From the first line to the last, give the records again exactly and skip the pictures.
* * * *
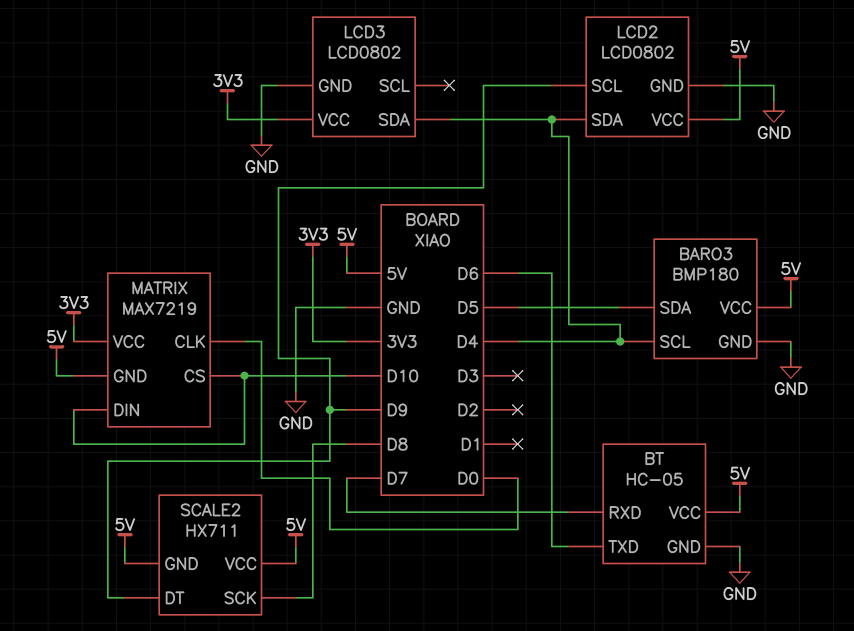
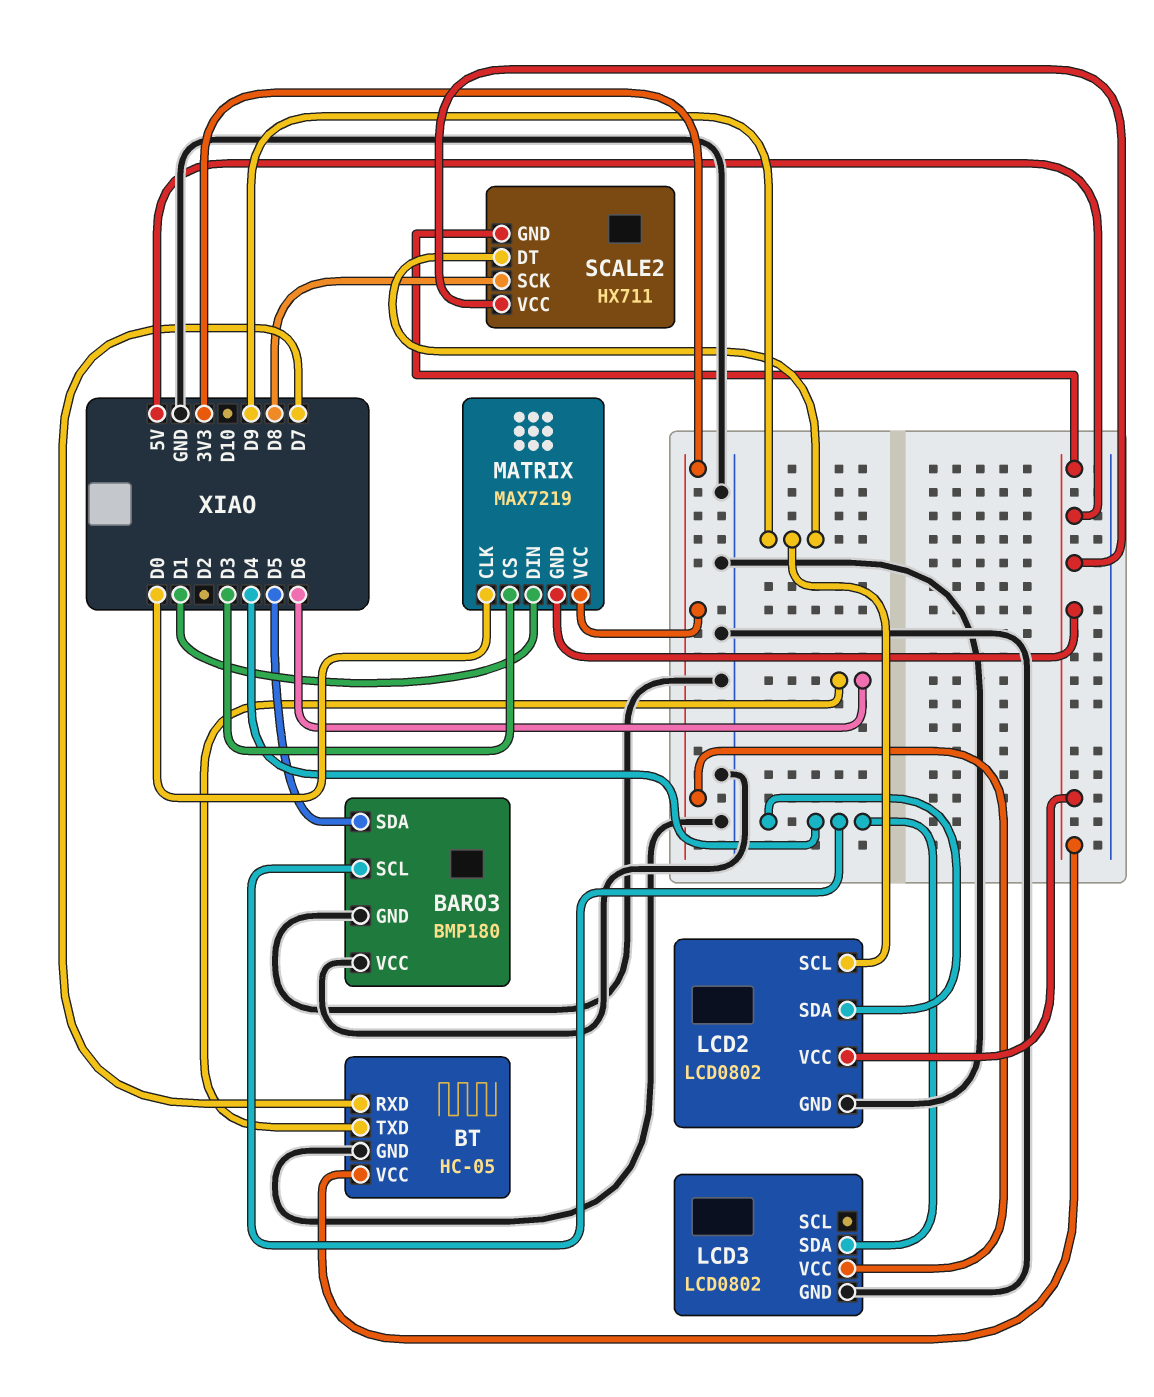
BARO3 pin VCC: 5V -> GND
MATRIX pin CS: D10 -> D3
MATRIX pin DIN: D10 -> D1

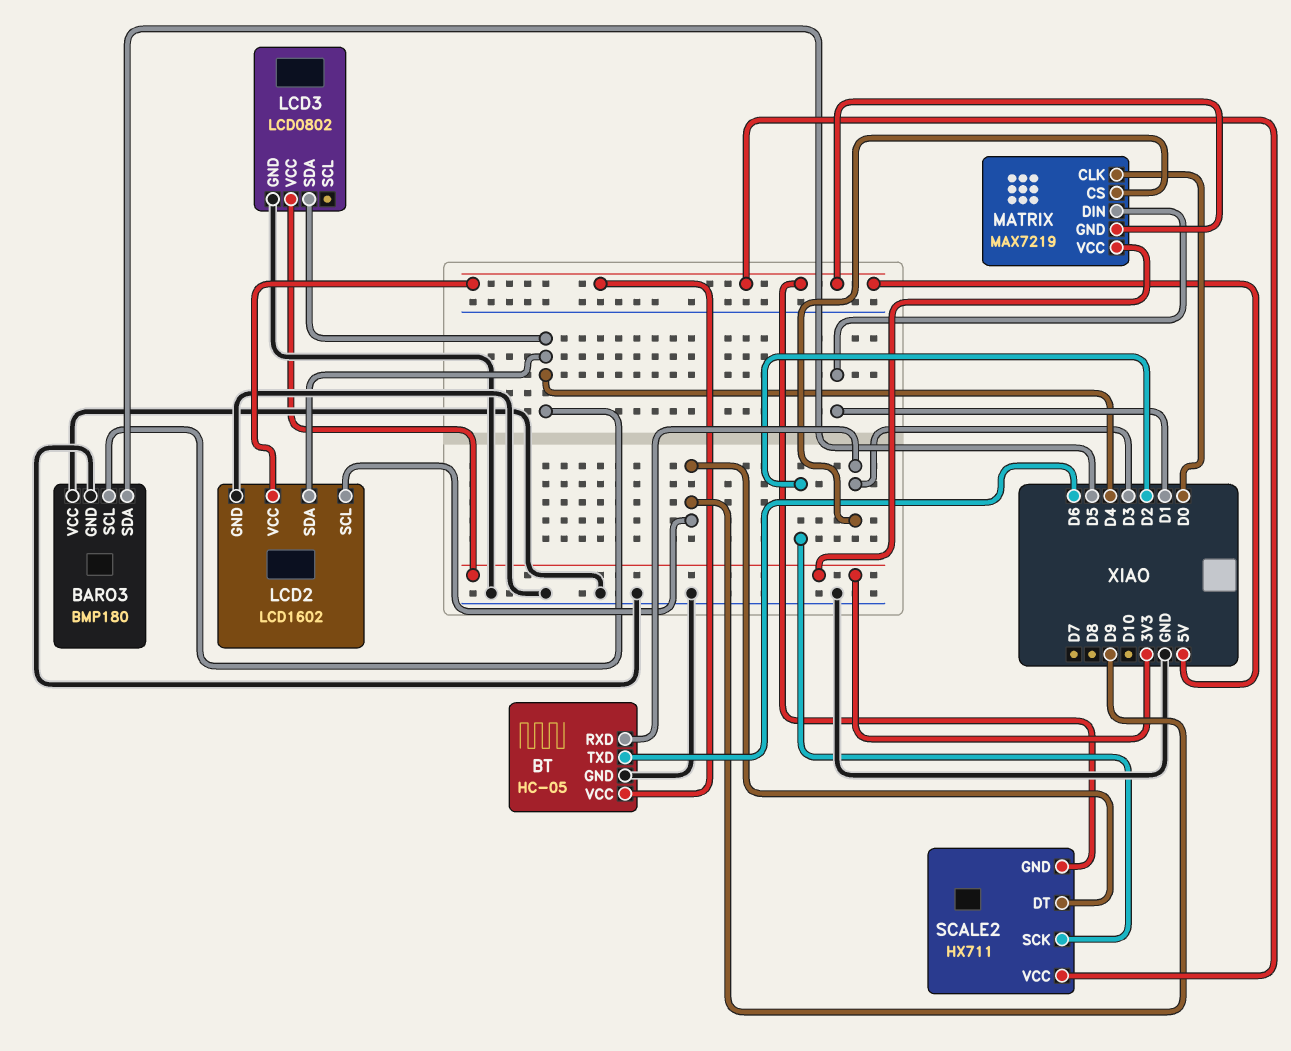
BT pin RXD: D7 -> D3
LCD2: LCD0802 -> LCD1602
SCALE2 pin SCK: D8 -> D2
* * * *
### EXERCISE RESULT
BARO3 pin VCC: 5V -> GND
MATRIX pin CS: D10 -> D3
MATRIX pin DIN: D10 -> D1

BT pin RXD: D7 -> D3
LCD2: LCD0802 -> LCD1602
SCALE2 pin SCK: D8 -> D2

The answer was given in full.